What you have to do:
Within the listing below, how many lines contain the word "degrees"? Answer with the number only.

Records for the exercise:

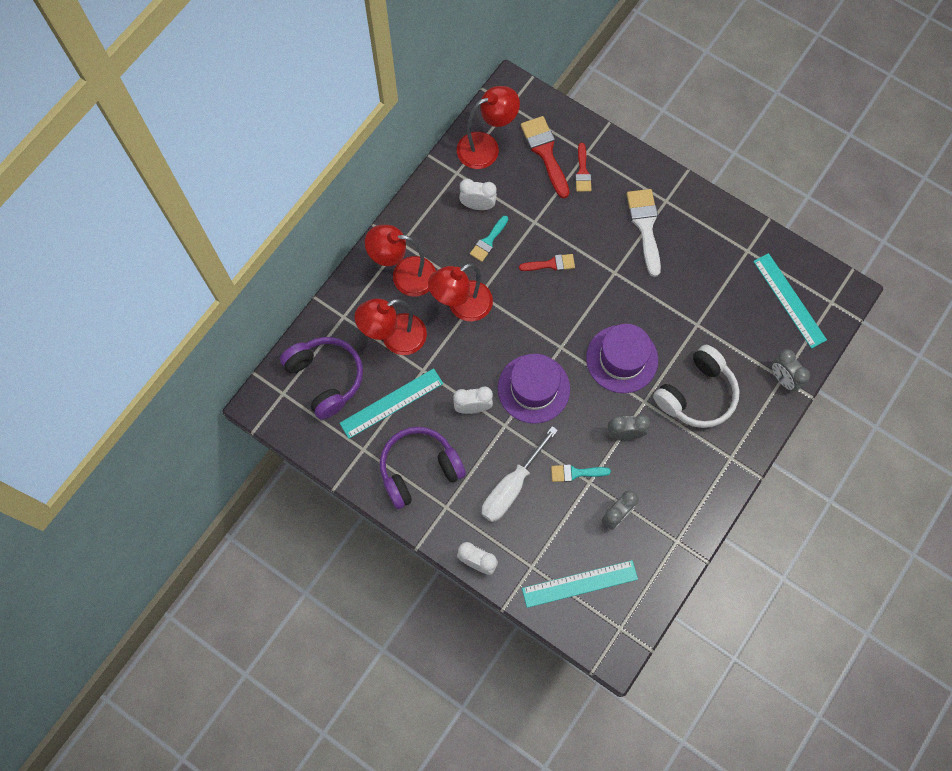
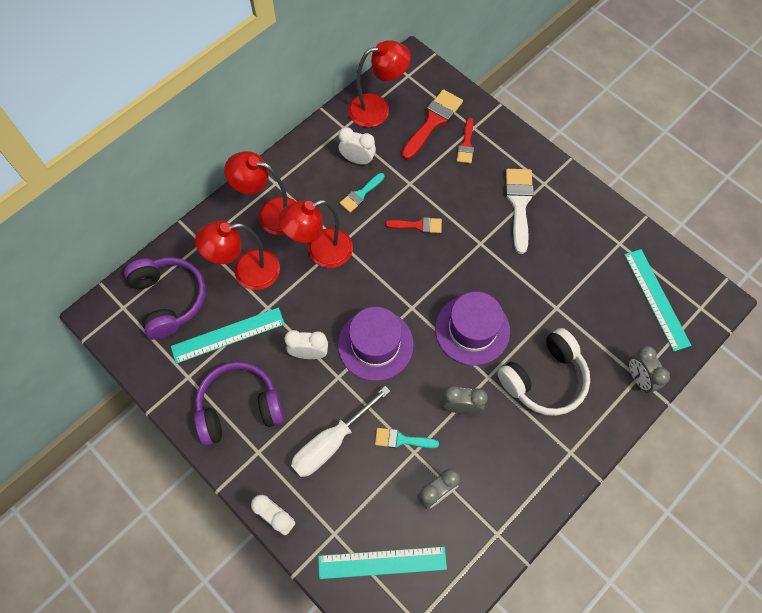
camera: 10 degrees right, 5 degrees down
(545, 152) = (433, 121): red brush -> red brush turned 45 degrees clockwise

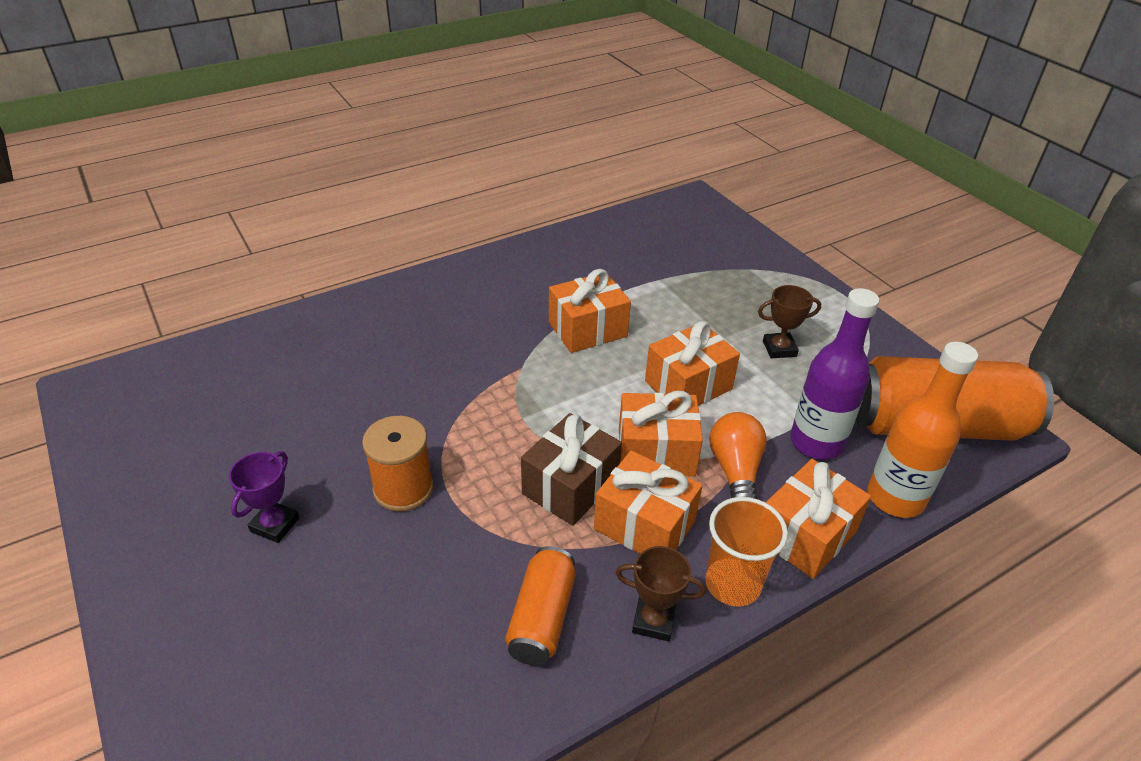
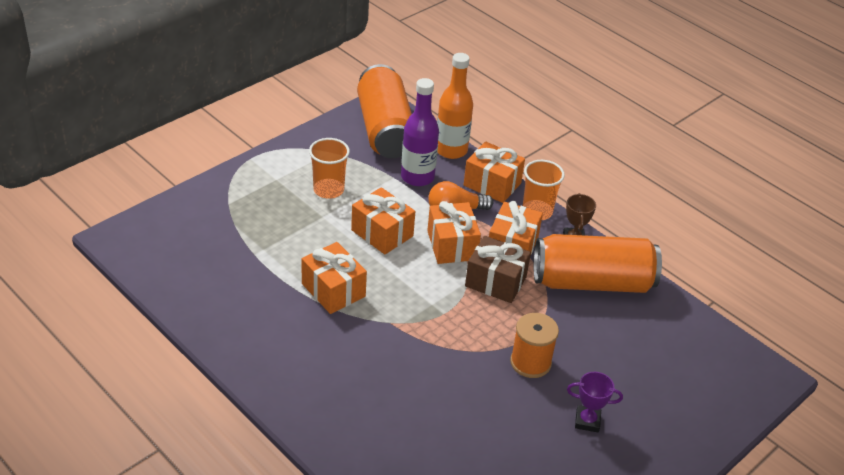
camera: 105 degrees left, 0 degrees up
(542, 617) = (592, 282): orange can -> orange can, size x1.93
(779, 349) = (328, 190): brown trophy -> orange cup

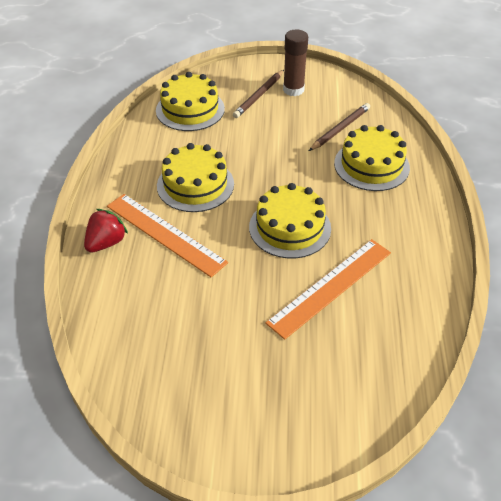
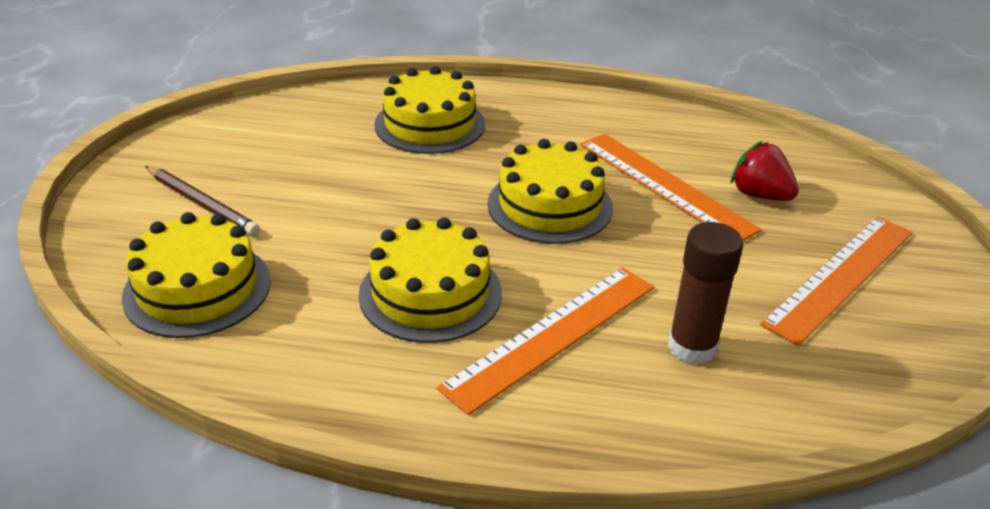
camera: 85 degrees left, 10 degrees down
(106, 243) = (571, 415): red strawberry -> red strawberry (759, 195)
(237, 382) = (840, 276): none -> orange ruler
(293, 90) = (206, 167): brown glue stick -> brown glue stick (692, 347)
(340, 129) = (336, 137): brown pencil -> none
==
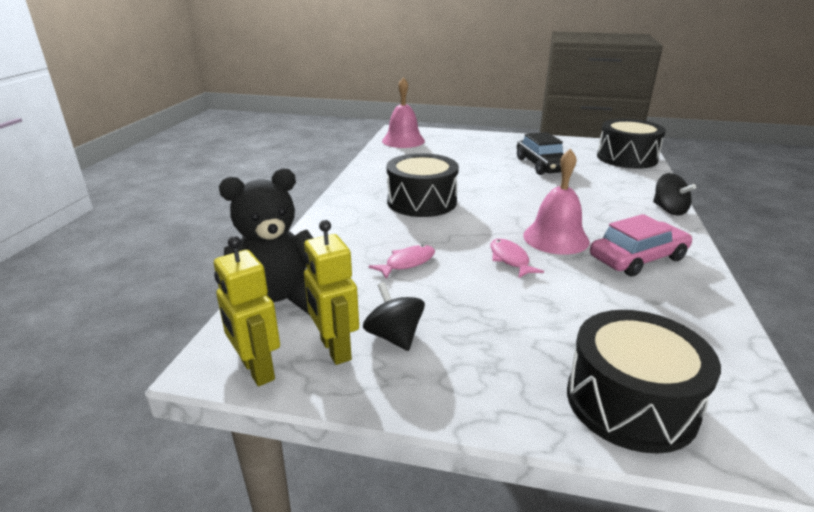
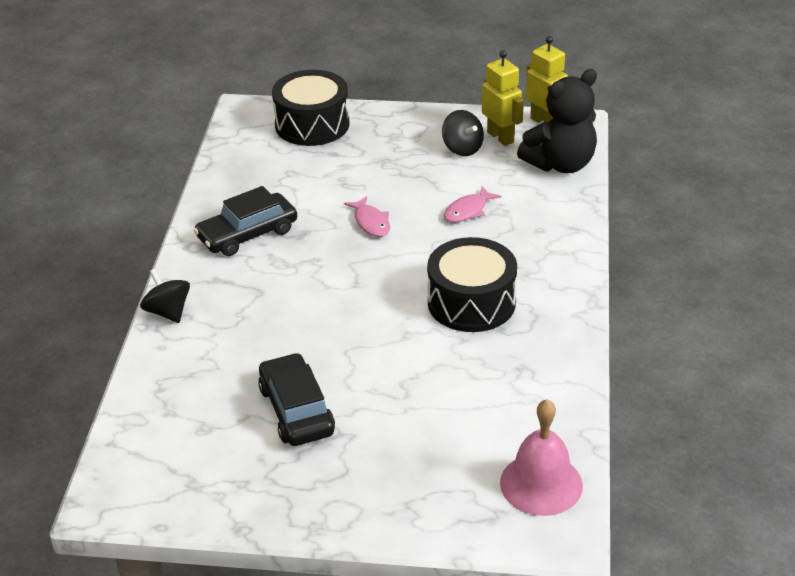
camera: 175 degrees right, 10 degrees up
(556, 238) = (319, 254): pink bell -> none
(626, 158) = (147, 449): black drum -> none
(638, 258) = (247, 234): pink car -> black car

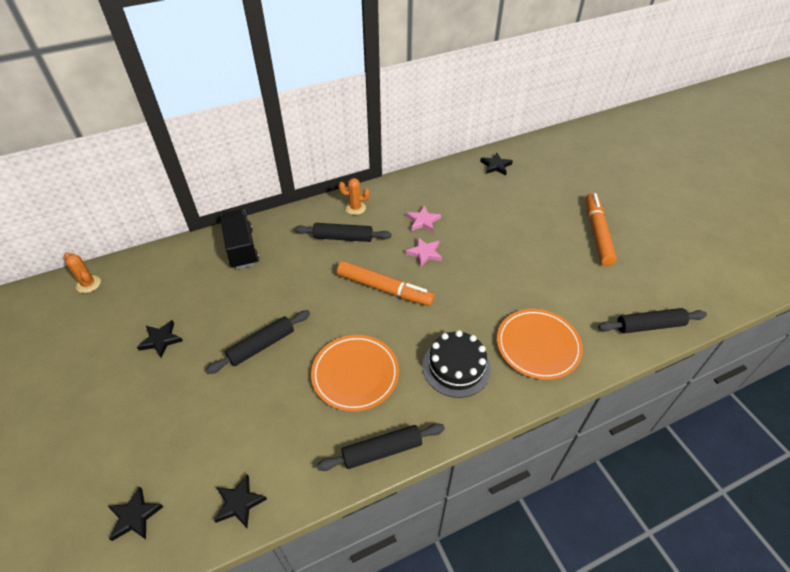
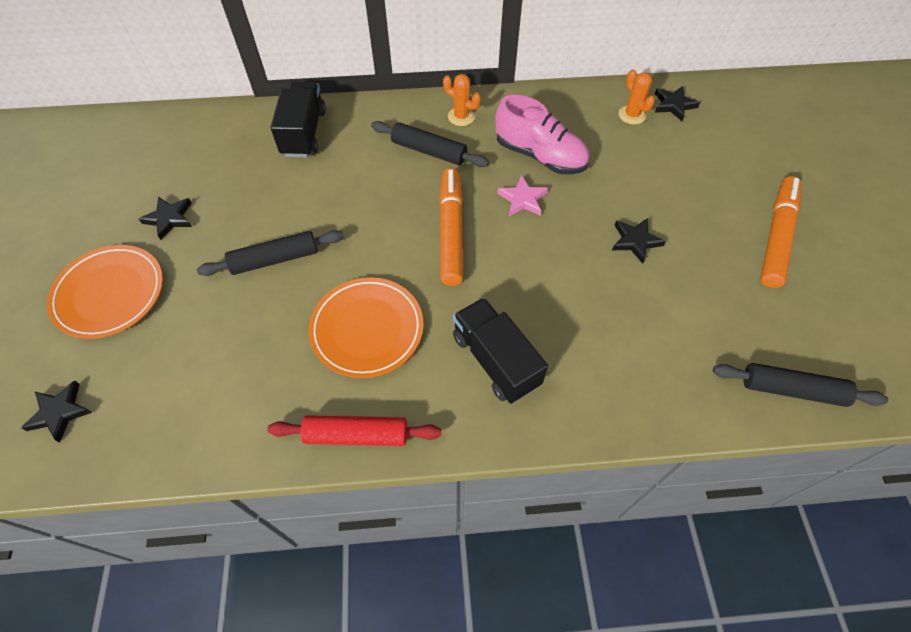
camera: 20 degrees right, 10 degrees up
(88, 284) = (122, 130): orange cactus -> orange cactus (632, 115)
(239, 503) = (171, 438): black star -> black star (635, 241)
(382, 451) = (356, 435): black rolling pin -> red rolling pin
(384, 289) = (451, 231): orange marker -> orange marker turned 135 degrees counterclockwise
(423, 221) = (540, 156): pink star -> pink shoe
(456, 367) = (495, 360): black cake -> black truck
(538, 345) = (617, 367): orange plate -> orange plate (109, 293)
==
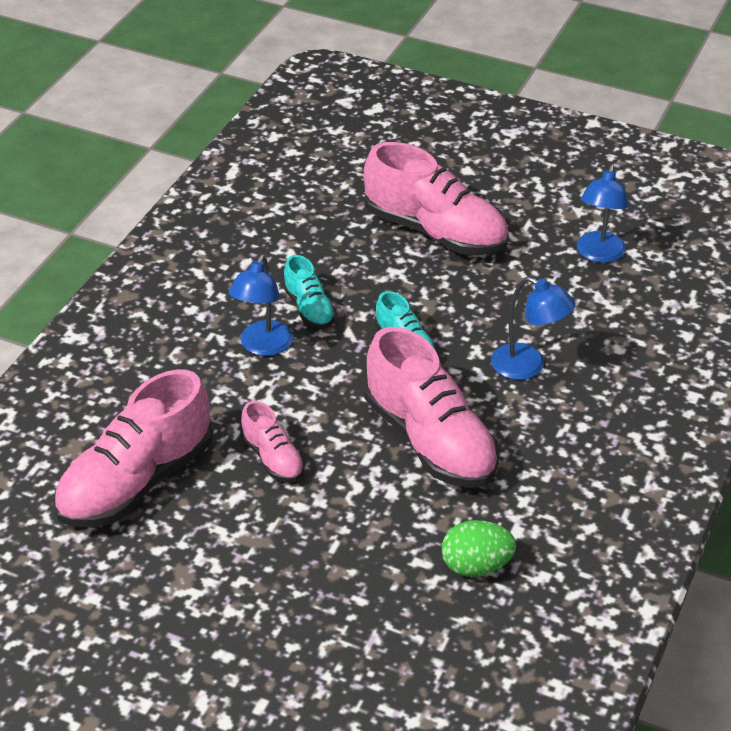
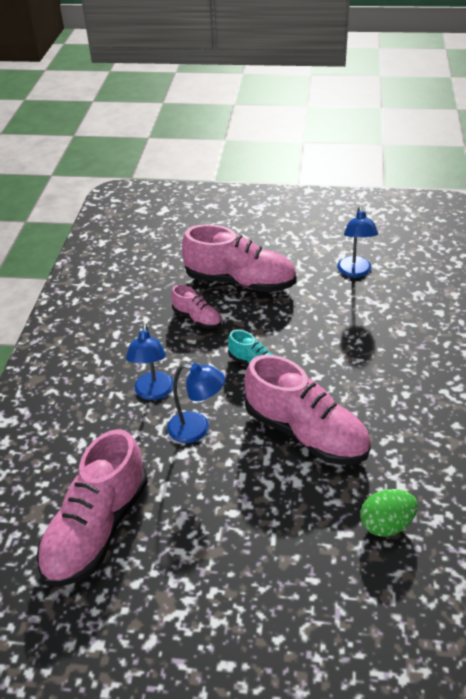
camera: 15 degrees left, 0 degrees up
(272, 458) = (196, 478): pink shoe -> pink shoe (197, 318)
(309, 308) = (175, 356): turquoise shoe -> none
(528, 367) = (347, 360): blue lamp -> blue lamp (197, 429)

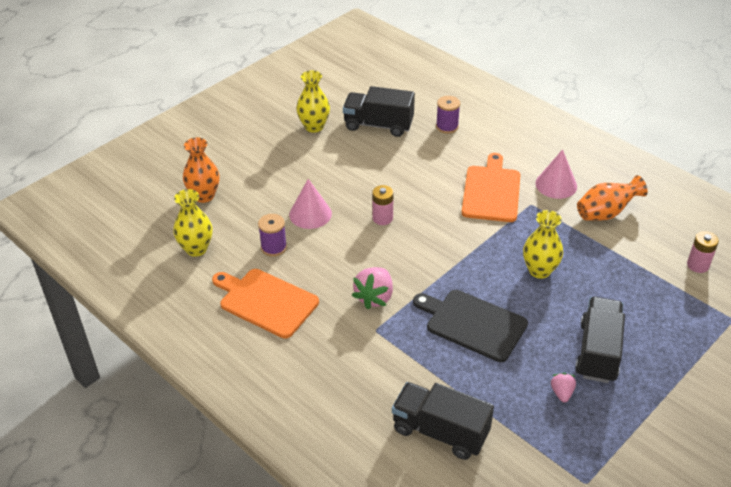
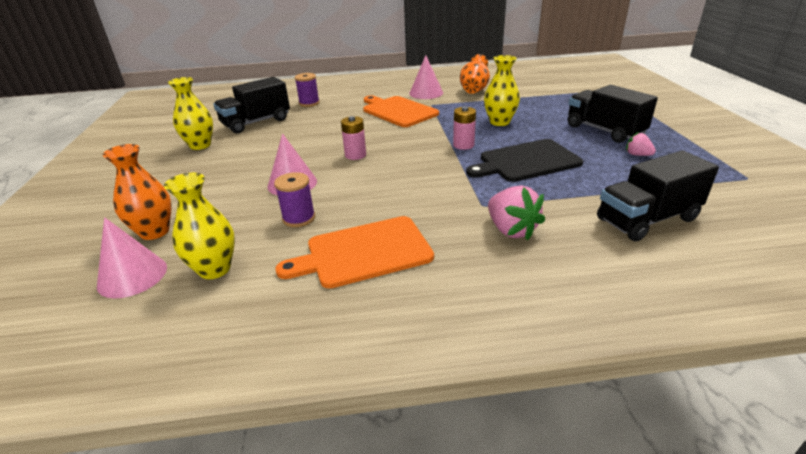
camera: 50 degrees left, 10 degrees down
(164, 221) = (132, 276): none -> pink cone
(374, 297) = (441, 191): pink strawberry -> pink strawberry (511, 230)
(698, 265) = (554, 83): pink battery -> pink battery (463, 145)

Result of the task:
9